**Exercise inputs**:
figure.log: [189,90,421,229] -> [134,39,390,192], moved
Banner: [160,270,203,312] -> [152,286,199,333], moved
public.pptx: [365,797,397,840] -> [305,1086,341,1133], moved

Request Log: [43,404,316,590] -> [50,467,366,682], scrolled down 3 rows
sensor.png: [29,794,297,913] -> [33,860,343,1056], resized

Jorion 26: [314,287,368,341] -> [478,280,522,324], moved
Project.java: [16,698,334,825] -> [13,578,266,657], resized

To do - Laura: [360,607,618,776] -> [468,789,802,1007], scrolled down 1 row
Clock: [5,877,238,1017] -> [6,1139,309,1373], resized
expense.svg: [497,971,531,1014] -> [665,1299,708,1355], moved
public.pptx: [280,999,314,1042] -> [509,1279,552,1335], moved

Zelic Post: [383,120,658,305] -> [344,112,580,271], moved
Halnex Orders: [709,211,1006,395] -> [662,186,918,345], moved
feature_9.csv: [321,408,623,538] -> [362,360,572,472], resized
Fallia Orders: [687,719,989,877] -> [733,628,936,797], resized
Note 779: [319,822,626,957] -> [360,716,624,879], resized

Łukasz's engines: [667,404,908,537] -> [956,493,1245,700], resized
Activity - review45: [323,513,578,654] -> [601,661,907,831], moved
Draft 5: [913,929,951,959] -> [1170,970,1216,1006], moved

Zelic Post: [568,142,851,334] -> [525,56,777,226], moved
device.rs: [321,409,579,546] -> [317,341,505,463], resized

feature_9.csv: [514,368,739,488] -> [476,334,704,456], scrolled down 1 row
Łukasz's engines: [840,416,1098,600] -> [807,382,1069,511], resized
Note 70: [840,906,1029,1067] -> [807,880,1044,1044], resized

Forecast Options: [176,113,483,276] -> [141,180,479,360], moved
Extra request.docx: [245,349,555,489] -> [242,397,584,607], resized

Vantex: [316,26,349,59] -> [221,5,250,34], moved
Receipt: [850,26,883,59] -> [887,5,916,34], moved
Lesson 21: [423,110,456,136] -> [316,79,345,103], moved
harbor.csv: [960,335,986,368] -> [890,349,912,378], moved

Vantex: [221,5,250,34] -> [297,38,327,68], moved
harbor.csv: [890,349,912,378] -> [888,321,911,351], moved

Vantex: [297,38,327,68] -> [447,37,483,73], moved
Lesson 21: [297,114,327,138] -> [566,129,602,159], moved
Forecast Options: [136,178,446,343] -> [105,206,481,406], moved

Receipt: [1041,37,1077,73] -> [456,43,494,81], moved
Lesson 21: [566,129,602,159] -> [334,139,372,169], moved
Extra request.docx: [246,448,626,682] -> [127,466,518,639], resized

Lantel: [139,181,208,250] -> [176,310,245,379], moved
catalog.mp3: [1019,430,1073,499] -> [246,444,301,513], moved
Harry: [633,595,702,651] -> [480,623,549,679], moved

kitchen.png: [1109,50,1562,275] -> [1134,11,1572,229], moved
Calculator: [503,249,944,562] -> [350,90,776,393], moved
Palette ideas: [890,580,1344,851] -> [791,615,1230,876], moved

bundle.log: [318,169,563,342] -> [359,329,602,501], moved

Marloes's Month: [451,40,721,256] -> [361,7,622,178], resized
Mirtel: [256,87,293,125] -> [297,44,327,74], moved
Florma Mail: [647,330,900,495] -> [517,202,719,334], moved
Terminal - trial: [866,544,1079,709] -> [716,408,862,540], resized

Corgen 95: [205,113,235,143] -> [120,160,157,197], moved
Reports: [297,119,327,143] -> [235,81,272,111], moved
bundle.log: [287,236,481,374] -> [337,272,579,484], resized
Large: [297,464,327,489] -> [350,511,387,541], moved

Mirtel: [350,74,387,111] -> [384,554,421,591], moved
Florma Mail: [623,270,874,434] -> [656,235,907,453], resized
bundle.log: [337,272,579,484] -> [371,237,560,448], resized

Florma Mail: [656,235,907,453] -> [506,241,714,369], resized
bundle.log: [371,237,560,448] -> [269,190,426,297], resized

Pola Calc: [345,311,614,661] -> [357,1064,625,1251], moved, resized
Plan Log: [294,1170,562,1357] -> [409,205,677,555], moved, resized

**Brief**:
Look above for the line containing "Vantex: [221,5,250,34] ->". Output from there through the line containing "Lantel: [139,181,208,250] ->", exactly and inclusively.

**Response box**:
Vantex: [221,5,250,34] -> [297,38,327,68], moved
harbor.csv: [890,349,912,378] -> [888,321,911,351], moved

Vantex: [297,38,327,68] -> [447,37,483,73], moved
Lesson 21: [297,114,327,138] -> [566,129,602,159], moved
Forecast Options: [136,178,446,343] -> [105,206,481,406], moved

Receipt: [1041,37,1077,73] -> [456,43,494,81], moved
Lesson 21: [566,129,602,159] -> [334,139,372,169], moved
Extra request.docx: [246,448,626,682] -> [127,466,518,639], resized

Lantel: [139,181,208,250] -> [176,310,245,379], moved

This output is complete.